Required action
Say the number of lines holding the word "brown" in the data, and leave out everything else.

BEGIN Records provided

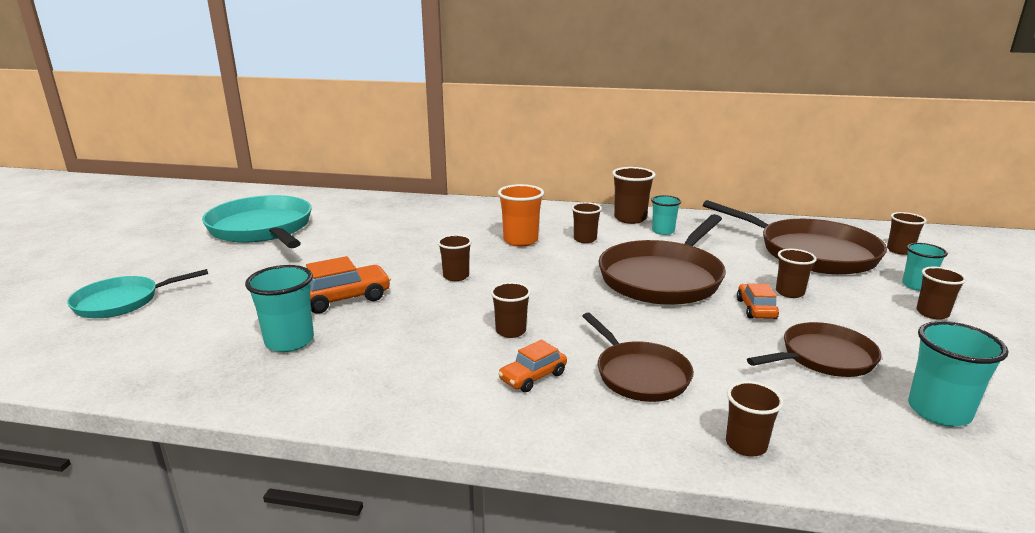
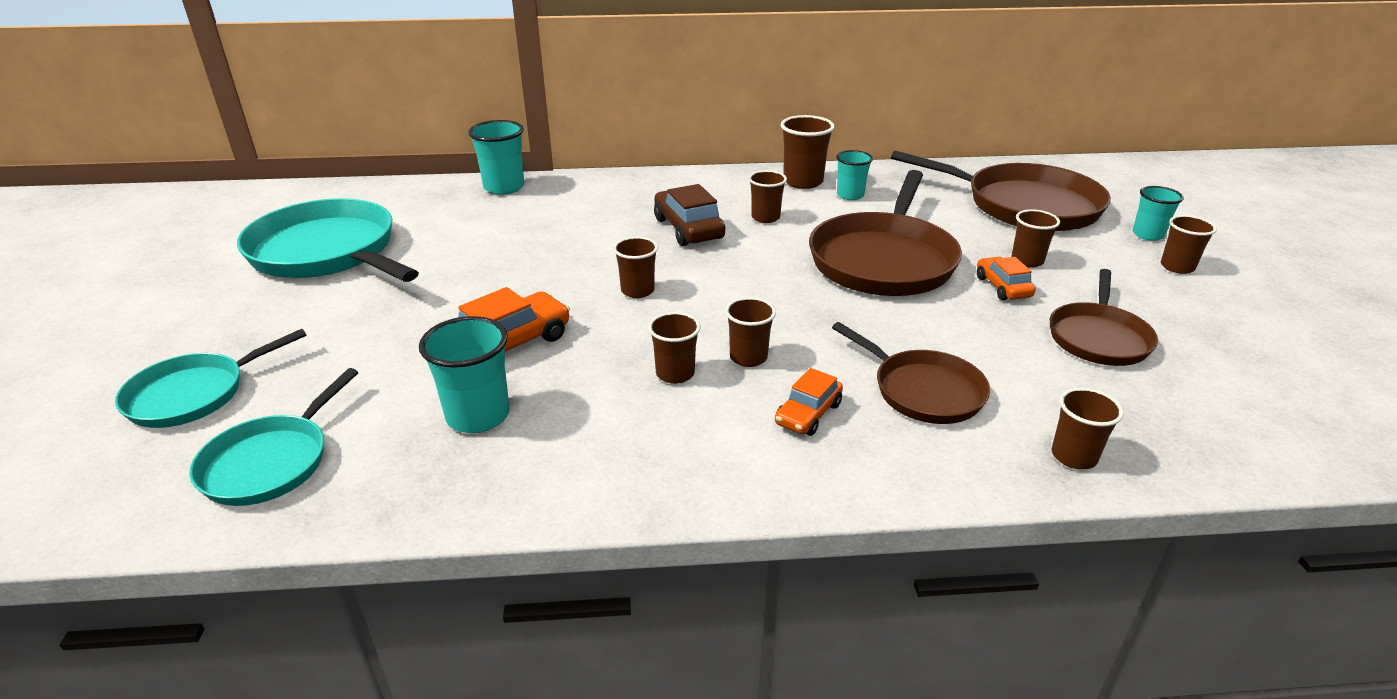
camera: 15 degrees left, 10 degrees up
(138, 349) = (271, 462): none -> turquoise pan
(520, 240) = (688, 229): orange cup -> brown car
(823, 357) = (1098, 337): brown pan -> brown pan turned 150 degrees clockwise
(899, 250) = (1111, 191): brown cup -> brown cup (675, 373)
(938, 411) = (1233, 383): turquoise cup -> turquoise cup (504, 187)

END Records provided

Exercise response
3